EXERCISE: Transcribe, without alteration, only the lines from the one containing "(449, 622) = (288, 821): purple" through the last line of the material, both ends included.

RECORDED DATA:
★ ★ ★ ★

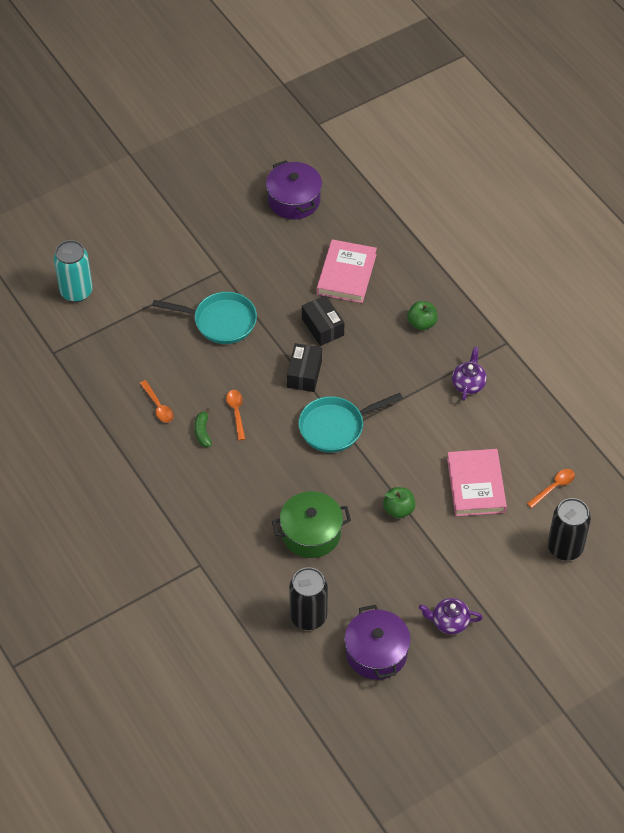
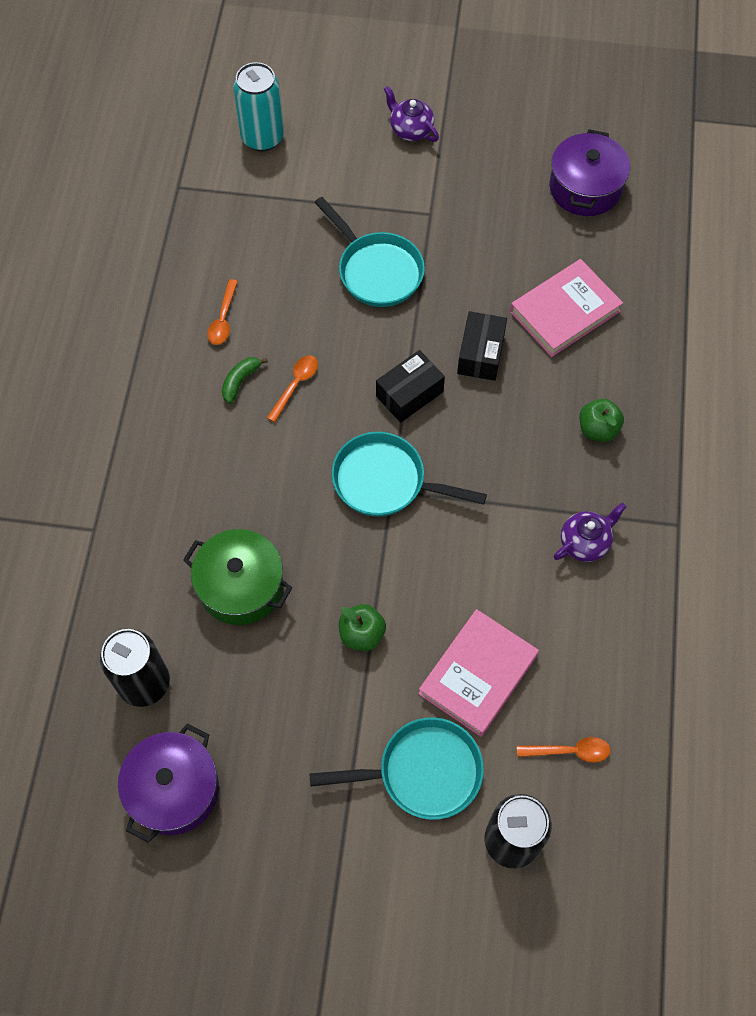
camera: 40 degrees right, 10 degrees up
(449, 622) = (288, 821): purple teapot -> purple teapot (411, 130)
(492, 550) = (422, 772): none -> turquoise pan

★ ★ ★ ★

EXPECTED ANSWER:
(449, 622) = (288, 821): purple teapot -> purple teapot (411, 130)
(492, 550) = (422, 772): none -> turquoise pan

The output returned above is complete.